Records from a data collection
:::

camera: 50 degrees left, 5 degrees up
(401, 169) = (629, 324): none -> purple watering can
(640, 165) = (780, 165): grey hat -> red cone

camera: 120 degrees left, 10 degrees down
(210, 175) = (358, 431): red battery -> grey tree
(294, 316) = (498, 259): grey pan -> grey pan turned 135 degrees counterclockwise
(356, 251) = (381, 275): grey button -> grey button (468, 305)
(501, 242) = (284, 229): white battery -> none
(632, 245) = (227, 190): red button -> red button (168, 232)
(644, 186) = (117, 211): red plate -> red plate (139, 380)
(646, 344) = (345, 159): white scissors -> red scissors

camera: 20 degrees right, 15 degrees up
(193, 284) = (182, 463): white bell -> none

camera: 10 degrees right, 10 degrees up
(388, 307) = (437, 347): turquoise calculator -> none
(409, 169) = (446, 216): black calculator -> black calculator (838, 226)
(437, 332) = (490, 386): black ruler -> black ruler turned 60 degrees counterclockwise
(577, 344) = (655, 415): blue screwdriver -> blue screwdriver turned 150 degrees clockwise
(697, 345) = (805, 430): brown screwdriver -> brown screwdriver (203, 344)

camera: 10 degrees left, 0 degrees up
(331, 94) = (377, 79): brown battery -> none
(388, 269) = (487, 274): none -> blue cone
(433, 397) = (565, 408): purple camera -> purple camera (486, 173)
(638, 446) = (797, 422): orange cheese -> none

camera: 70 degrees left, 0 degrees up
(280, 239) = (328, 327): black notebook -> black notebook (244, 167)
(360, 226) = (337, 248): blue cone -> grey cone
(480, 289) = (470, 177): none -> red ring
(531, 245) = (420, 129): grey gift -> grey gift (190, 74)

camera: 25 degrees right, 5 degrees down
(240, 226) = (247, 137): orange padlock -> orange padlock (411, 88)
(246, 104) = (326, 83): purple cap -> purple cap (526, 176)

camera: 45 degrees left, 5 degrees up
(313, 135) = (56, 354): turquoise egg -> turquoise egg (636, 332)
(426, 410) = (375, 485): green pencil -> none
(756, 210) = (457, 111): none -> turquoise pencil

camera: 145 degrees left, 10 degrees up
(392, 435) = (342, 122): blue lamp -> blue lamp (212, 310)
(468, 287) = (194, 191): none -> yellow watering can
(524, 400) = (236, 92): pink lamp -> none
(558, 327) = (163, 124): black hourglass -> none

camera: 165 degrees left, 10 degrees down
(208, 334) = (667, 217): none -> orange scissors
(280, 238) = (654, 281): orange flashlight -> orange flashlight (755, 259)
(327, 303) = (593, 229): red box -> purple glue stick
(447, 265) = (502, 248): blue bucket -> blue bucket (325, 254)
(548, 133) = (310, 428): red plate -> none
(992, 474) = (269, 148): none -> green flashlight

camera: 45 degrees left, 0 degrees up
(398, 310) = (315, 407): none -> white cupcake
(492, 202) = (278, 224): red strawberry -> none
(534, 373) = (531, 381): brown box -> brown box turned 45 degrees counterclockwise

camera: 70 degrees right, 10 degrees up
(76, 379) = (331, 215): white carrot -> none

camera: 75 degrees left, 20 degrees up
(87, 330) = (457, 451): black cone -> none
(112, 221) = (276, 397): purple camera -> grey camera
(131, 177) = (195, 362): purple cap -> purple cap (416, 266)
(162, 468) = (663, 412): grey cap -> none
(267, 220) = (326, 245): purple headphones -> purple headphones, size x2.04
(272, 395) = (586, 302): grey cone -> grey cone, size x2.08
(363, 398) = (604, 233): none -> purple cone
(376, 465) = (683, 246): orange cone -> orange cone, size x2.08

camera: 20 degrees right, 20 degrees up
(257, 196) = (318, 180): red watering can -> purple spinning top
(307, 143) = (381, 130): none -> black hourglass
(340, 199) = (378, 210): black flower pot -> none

:::

Your objective >>
Restate exactly the lines running from the line with "(272, 395) = (586, 302): grey" to the end of the entries above, both ends included.

Response >>
(272, 395) = (586, 302): grey cone -> grey cone, size x2.08
(363, 398) = (604, 233): none -> purple cone
(376, 465) = (683, 246): orange cone -> orange cone, size x2.08

camera: 20 degrees right, 20 degrees up
(257, 196) = (318, 180): red watering can -> purple spinning top
(307, 143) = (381, 130): none -> black hourglass
(340, 199) = (378, 210): black flower pot -> none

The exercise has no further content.